* [WORK INSTRUCTION]: After locating the line with "blue key: 1 -> 3", repeat it and every following line to the end of the listing, exactly. Omit the pictures.

* [WORKING DATA]:
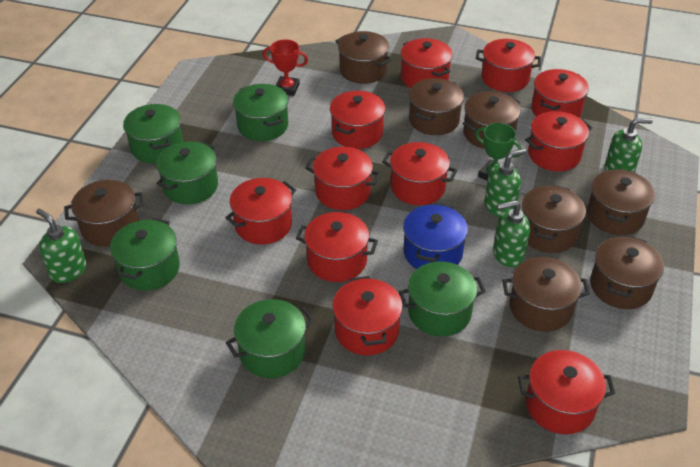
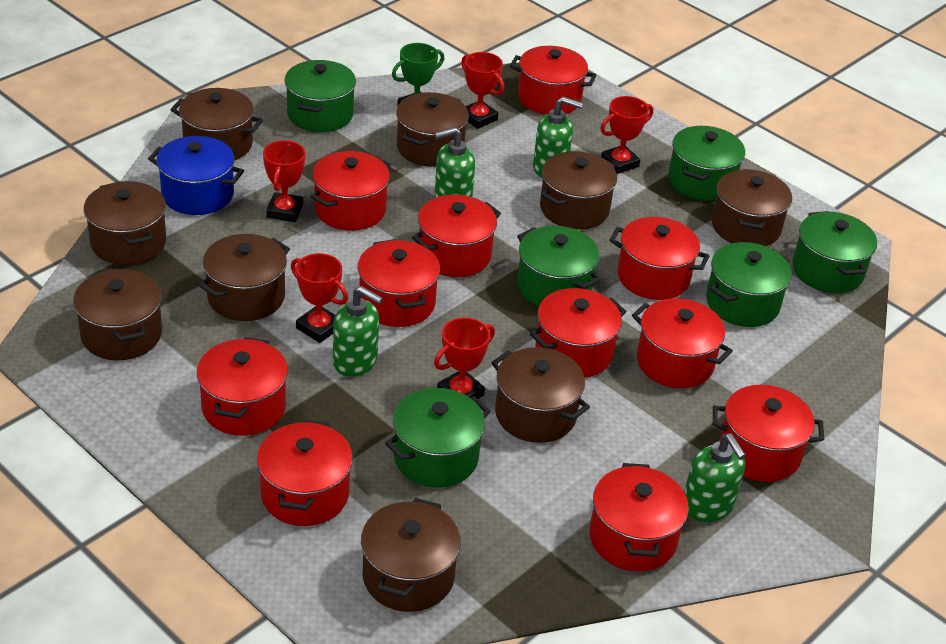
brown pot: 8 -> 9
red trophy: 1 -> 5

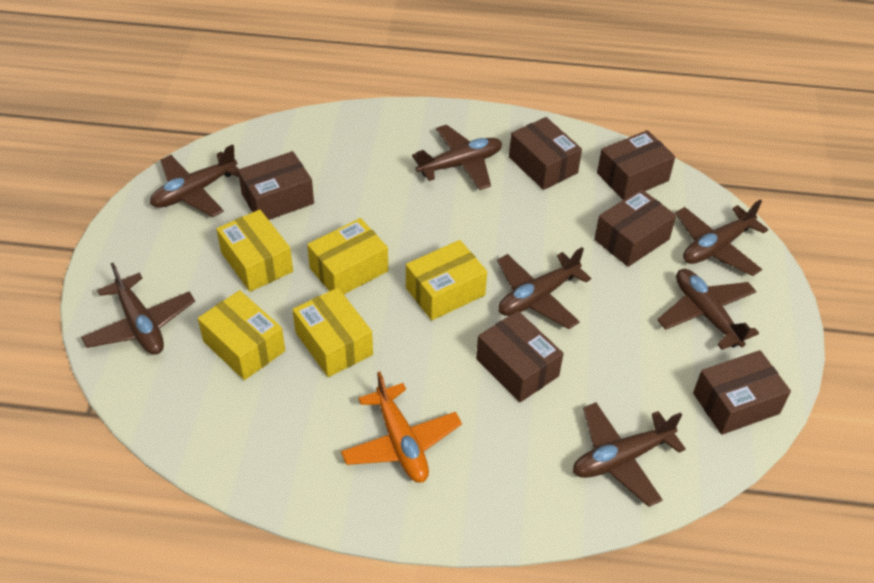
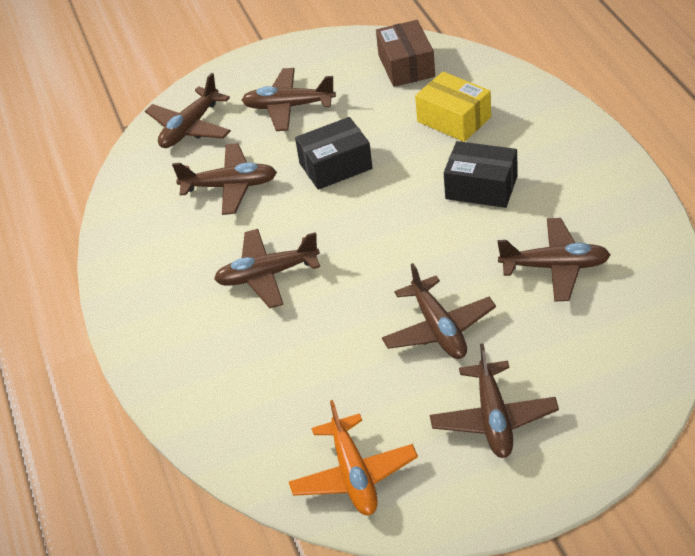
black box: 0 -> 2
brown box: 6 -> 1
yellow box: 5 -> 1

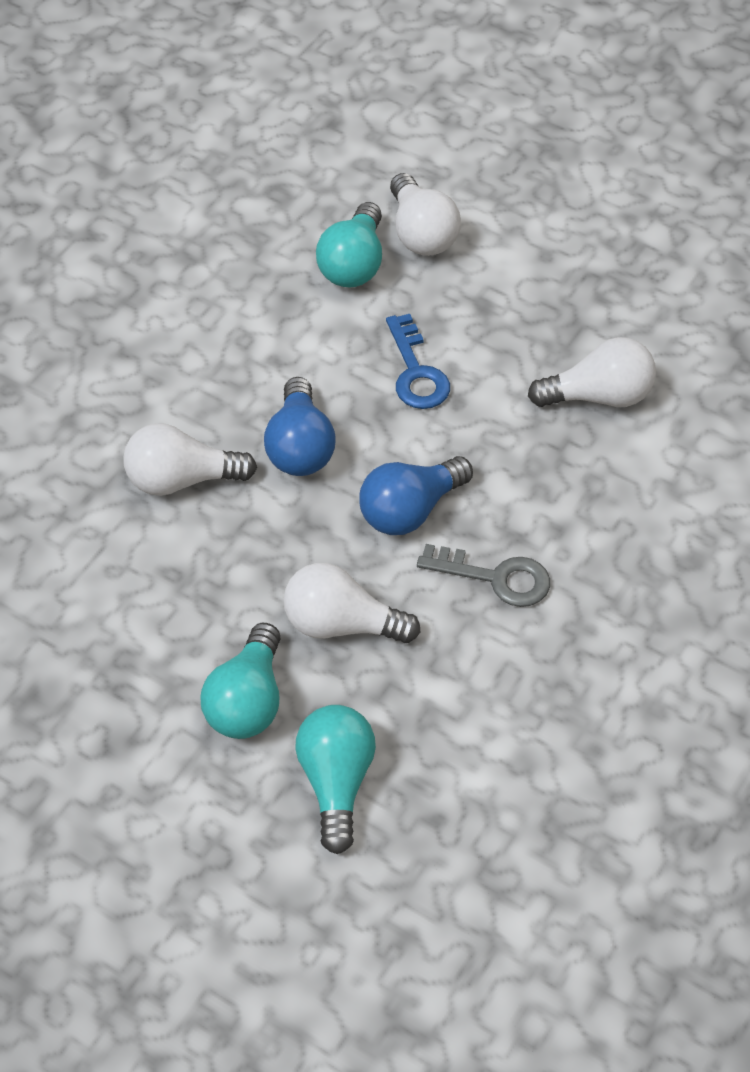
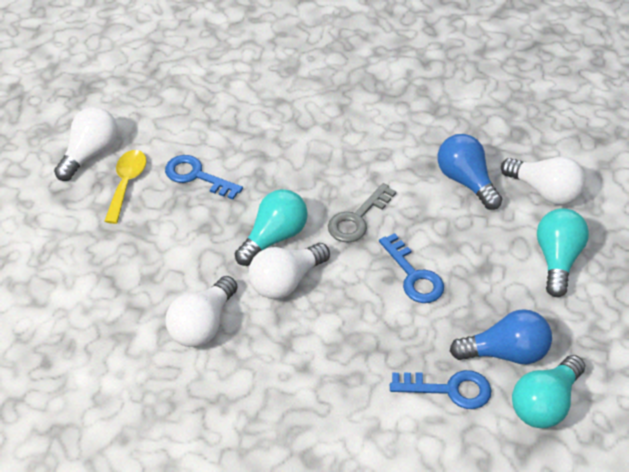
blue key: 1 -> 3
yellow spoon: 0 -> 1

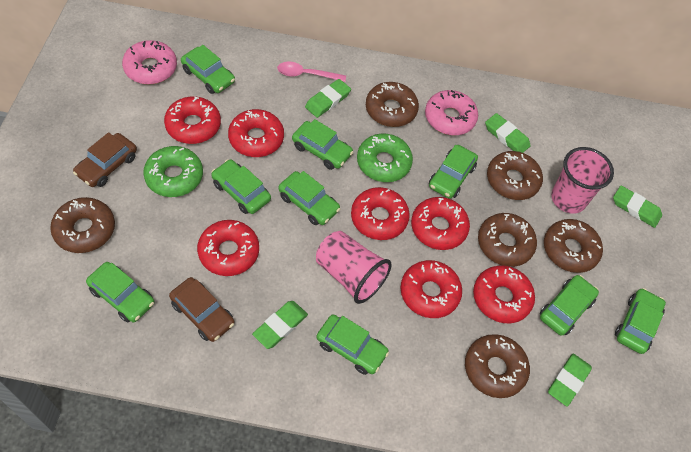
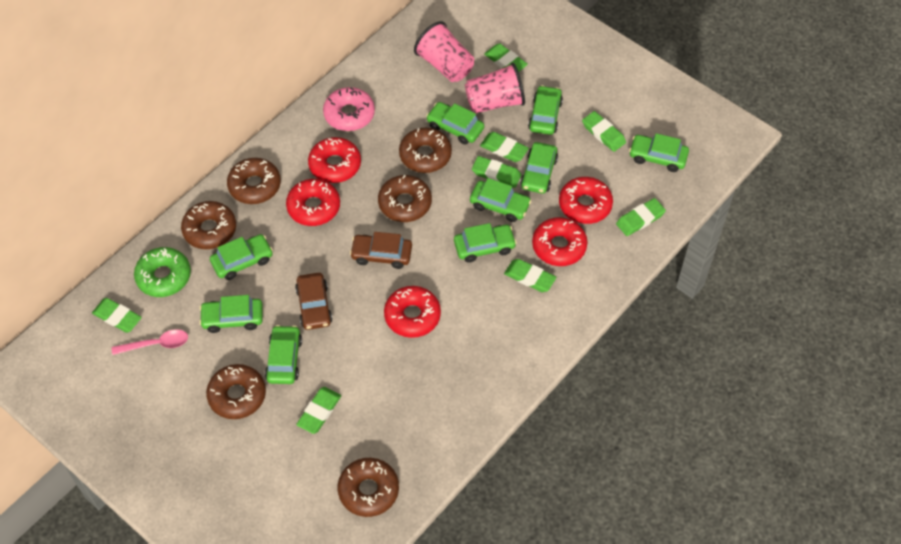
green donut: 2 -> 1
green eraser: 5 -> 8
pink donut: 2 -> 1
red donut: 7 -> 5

* [RESPONSE BOX]:
blue key: 1 -> 3
yellow spoon: 0 -> 1

green donut: 2 -> 1
green eraser: 5 -> 8
pink donut: 2 -> 1
red donut: 7 -> 5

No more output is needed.